## Aim of the task
Restate word for word only the lines running from the one with "(517, 368) = (582, 199): grey" to the end of the data, both ends included. Omit any pictures.

## Provided material
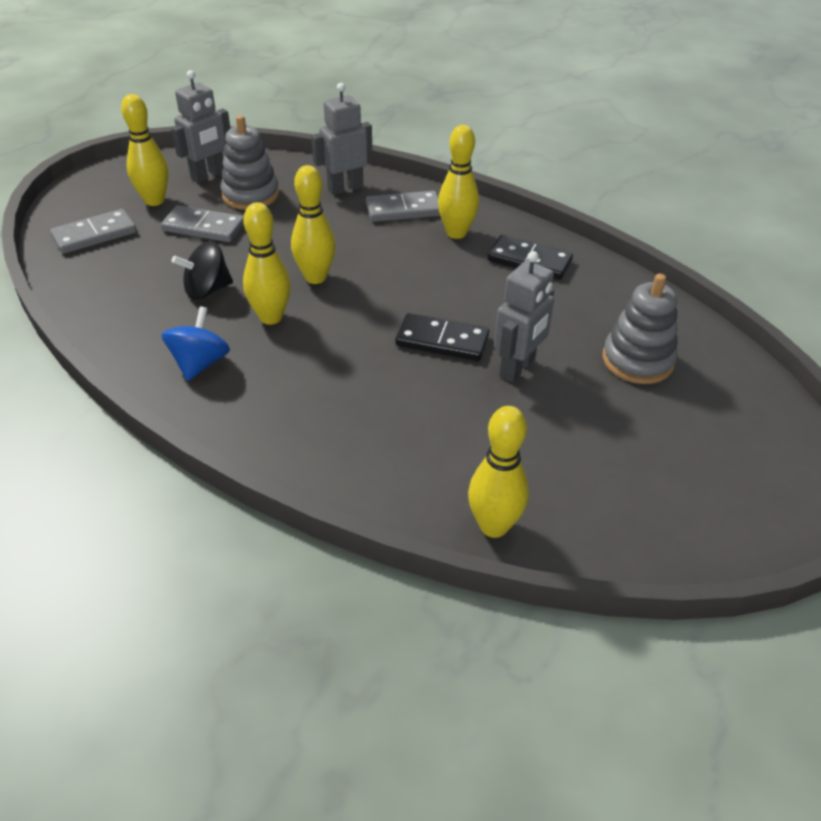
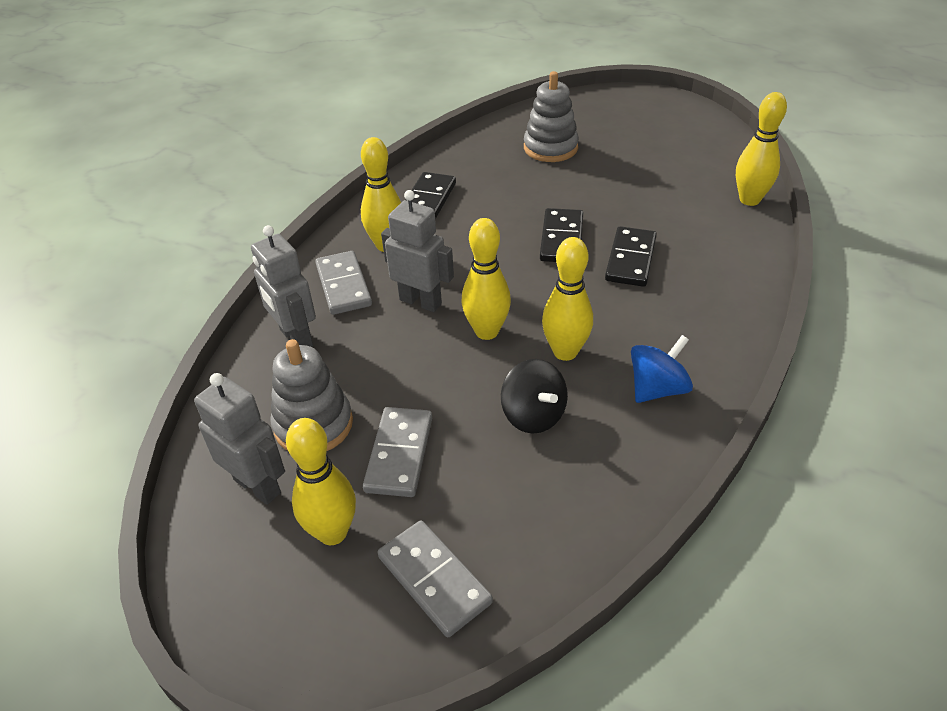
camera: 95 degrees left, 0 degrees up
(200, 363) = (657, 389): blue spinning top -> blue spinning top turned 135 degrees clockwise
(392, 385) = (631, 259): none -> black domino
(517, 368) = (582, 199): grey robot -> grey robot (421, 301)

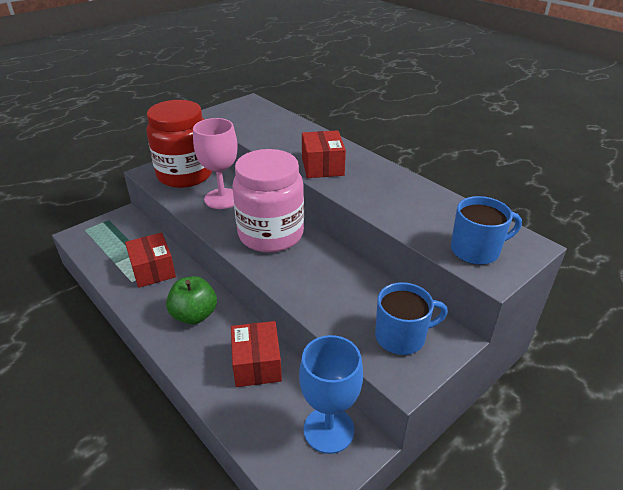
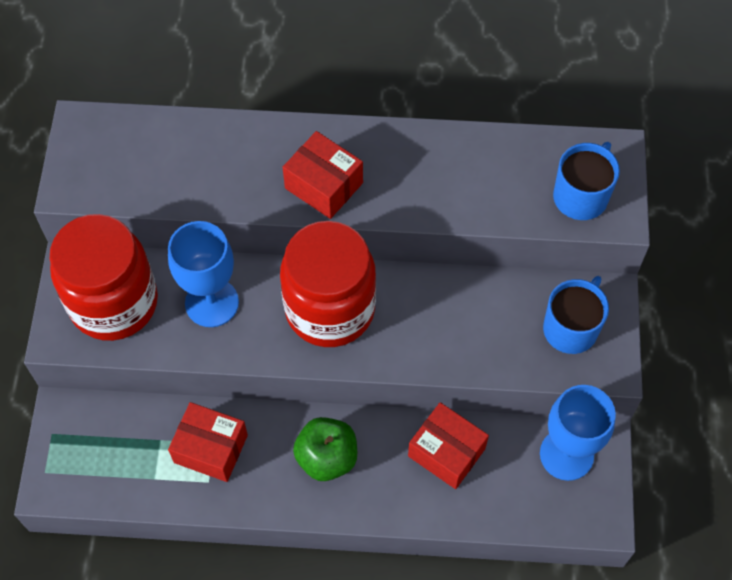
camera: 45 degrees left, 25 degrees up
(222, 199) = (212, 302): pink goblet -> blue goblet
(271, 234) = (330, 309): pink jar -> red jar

## Written response
(517, 368) = (582, 199): grey robot -> grey robot (421, 301)

camera: 45 degrees left, 25 degrees up
(222, 199) = (212, 302): pink goblet -> blue goblet
(271, 234) = (330, 309): pink jar -> red jar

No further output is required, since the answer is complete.